§ Dataset excerpts
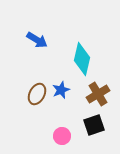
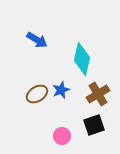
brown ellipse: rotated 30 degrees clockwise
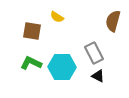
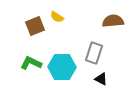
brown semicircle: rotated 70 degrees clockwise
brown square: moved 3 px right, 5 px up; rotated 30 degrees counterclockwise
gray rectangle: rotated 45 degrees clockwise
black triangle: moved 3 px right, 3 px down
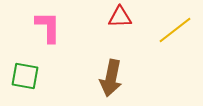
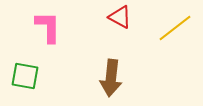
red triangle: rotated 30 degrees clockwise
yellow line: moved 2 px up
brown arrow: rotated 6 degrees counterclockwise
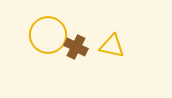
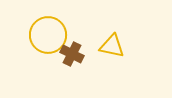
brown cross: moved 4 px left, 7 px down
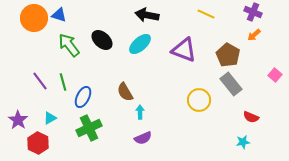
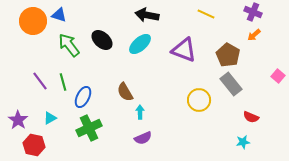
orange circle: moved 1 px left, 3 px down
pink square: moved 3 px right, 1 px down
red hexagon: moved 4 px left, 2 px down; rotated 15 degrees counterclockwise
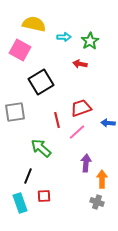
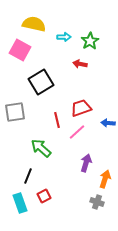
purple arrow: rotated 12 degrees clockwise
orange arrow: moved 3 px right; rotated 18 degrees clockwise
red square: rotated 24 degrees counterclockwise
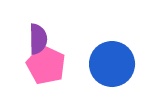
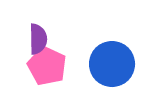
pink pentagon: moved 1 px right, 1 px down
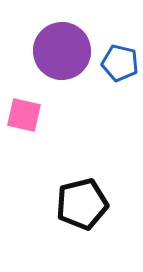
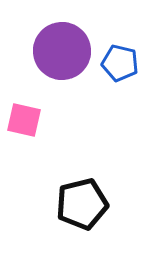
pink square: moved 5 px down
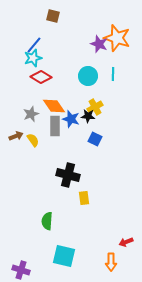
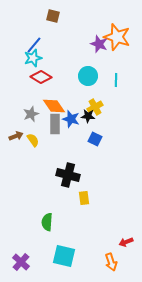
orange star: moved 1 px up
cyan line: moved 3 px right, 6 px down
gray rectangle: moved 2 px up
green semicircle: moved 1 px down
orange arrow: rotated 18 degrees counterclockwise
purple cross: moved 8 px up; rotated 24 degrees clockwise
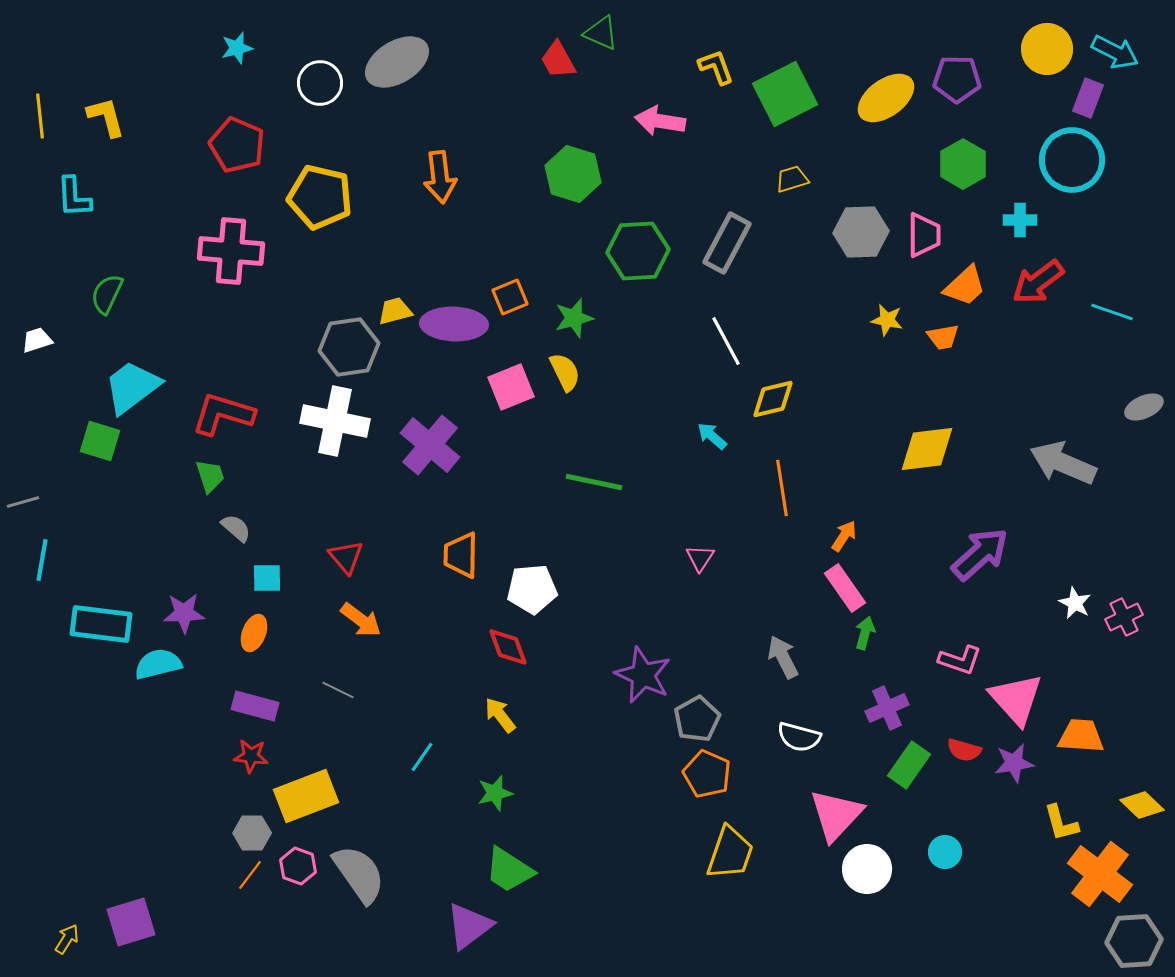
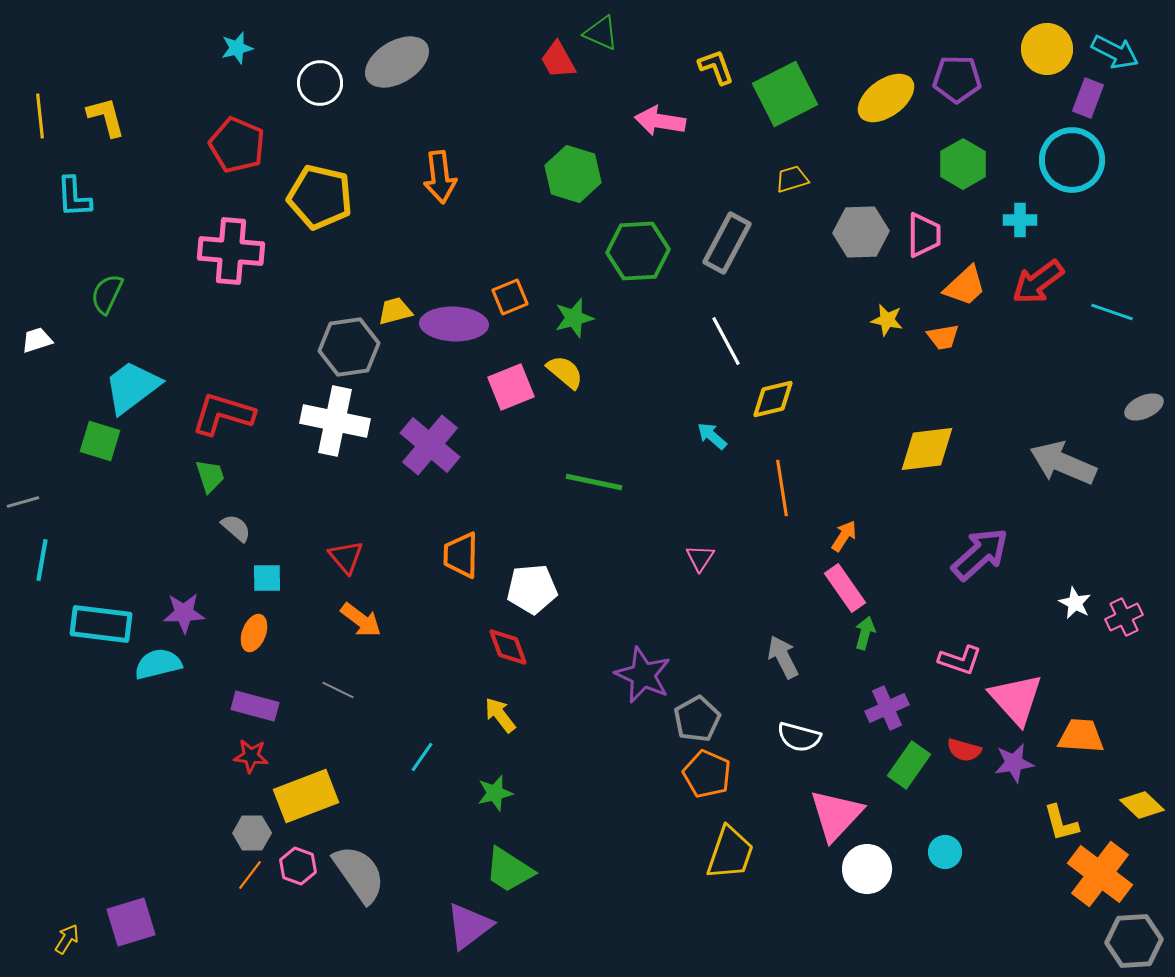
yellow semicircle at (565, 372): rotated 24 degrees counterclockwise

...

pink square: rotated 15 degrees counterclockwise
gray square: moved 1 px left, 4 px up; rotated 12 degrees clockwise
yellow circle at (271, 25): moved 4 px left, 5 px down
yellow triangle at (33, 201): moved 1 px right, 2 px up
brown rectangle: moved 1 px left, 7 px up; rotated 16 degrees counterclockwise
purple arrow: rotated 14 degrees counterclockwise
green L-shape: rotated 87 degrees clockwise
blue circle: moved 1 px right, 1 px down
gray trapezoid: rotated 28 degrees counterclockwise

==

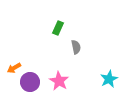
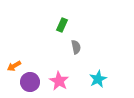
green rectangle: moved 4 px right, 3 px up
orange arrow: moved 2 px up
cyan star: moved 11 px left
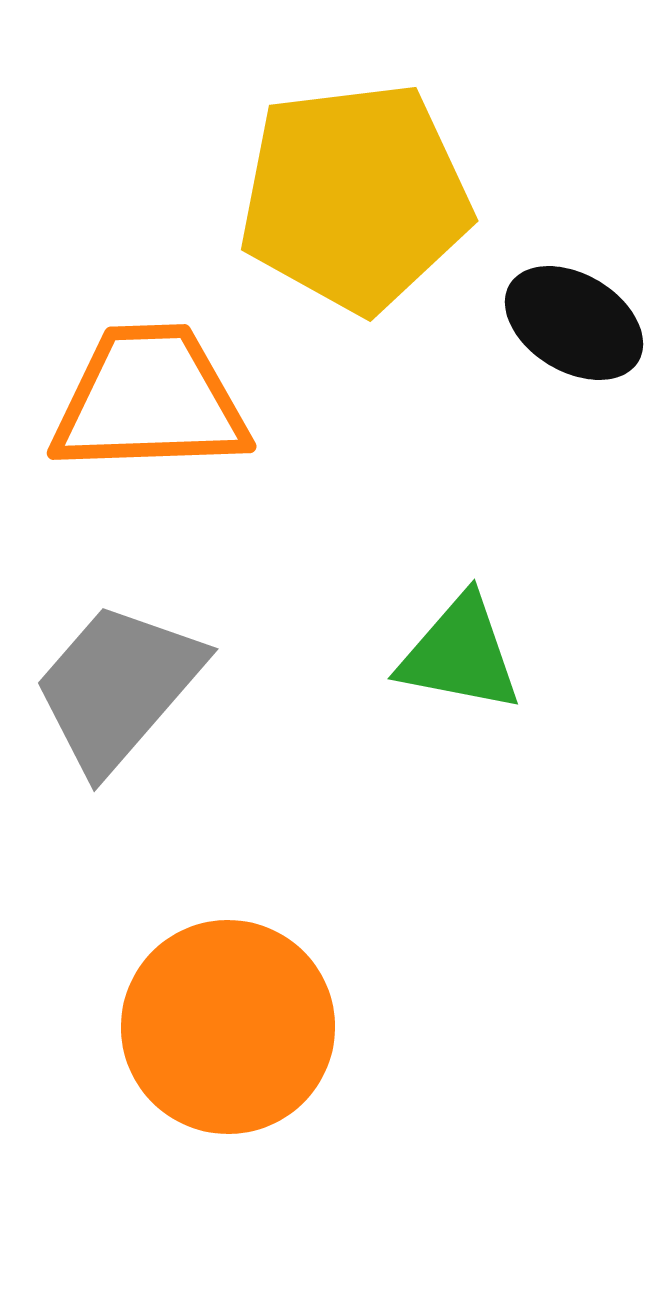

§ To do
Print nothing except the lines above from the one containing "cyan line: moved 3 px right, 6 px down" down to the one containing "yellow semicircle at", both included, exactly as written and free of pictures.

§ Answer box
cyan line: moved 3 px right, 6 px down
gray rectangle: moved 2 px up
green semicircle: moved 1 px down
orange arrow: rotated 18 degrees counterclockwise
purple cross: moved 8 px up; rotated 24 degrees clockwise
yellow semicircle at (565, 372): rotated 24 degrees counterclockwise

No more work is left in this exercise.